#### EXERCISE DESCRIPTION
Set every entry down again, unchanged, picture-free.

#### INPUT
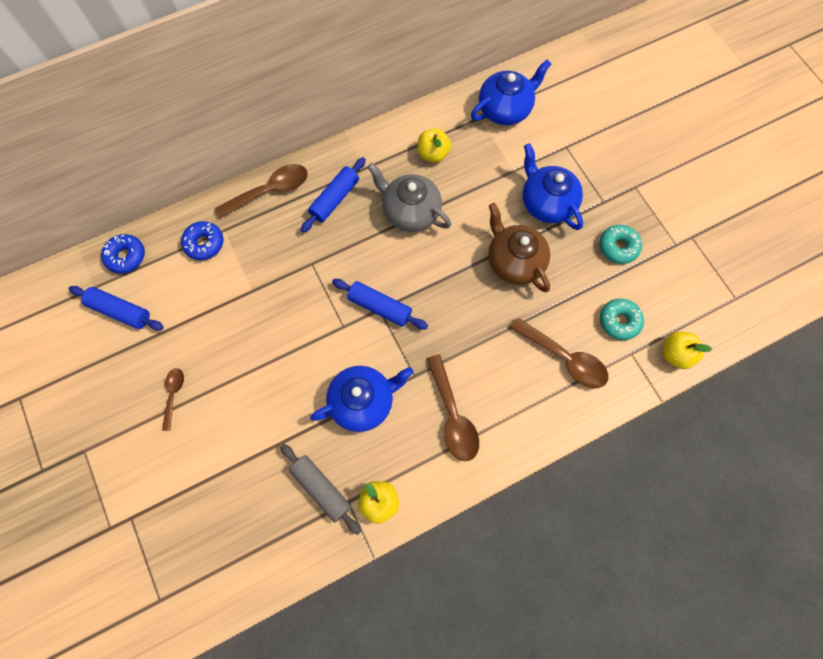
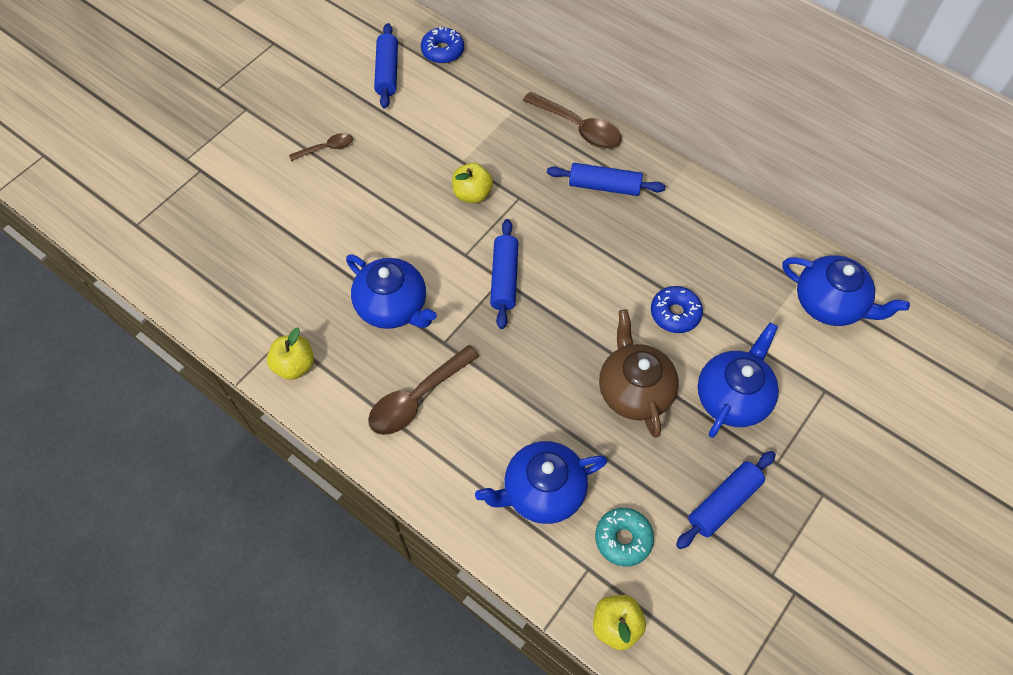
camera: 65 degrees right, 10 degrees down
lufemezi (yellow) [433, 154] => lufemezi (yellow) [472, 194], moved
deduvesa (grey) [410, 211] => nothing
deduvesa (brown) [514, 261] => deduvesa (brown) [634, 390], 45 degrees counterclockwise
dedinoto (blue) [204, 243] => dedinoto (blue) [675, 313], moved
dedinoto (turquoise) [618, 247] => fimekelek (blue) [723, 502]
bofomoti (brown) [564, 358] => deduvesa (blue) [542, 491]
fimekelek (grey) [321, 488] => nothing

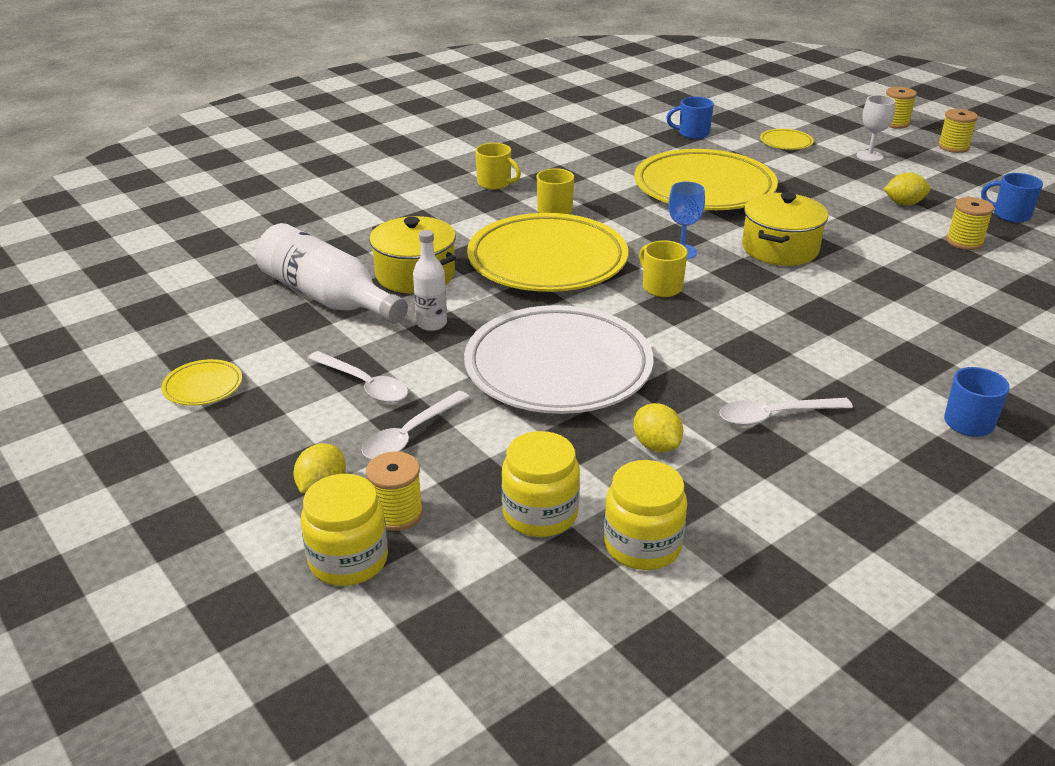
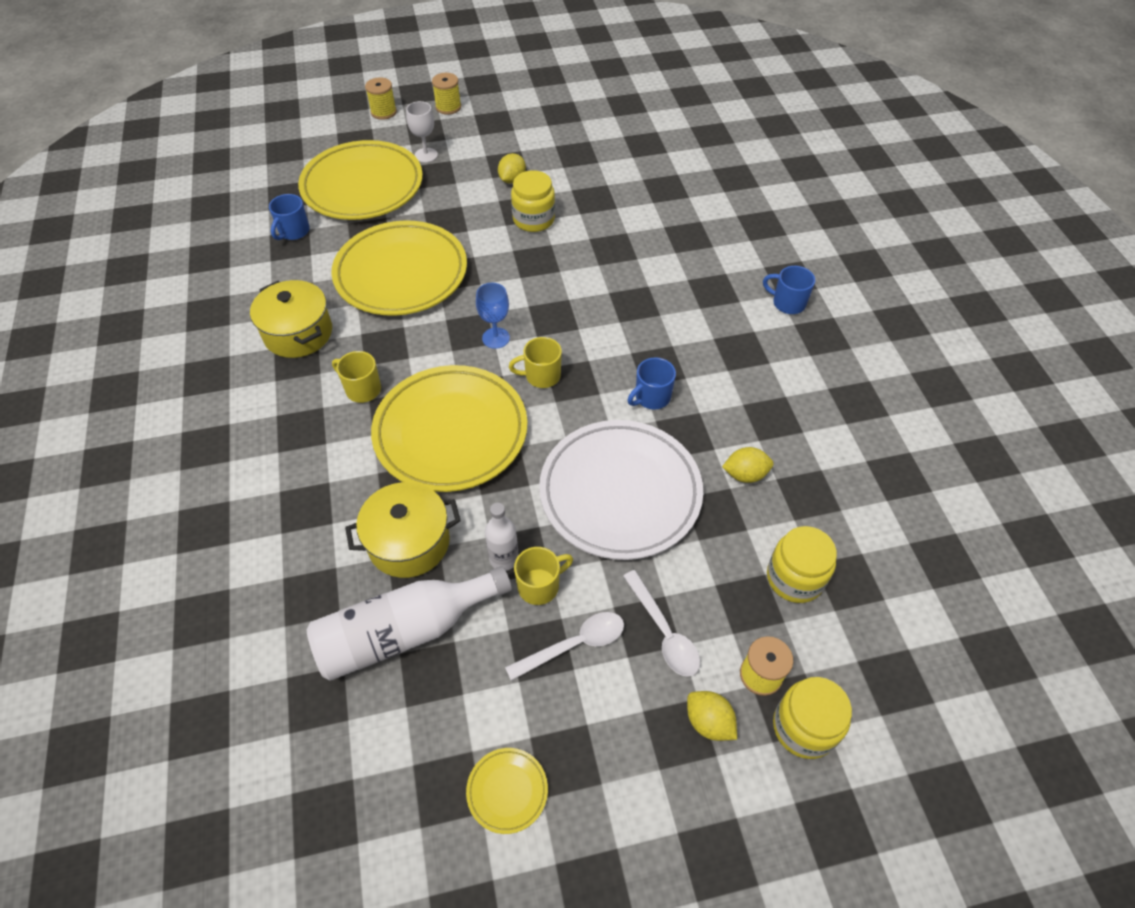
camera: 65 degrees left, 20 degrees up
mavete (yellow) [786, 143] => mavete (yellow) [362, 186], x2.47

#### TASK ANSWER
camera: 65 degrees right, 10 degrees down
lufemezi (yellow) [433, 154] => lufemezi (yellow) [472, 194], moved
deduvesa (grey) [410, 211] => nothing
deduvesa (brown) [514, 261] => deduvesa (brown) [634, 390], 45 degrees counterclockwise
dedinoto (blue) [204, 243] => dedinoto (blue) [675, 313], moved
dedinoto (turquoise) [618, 247] => fimekelek (blue) [723, 502]
bofomoti (brown) [564, 358] => deduvesa (blue) [542, 491]
fimekelek (grey) [321, 488] => nothing

camera: 65 degrees left, 20 degrees up
mavete (yellow) [786, 143] => mavete (yellow) [362, 186], x2.47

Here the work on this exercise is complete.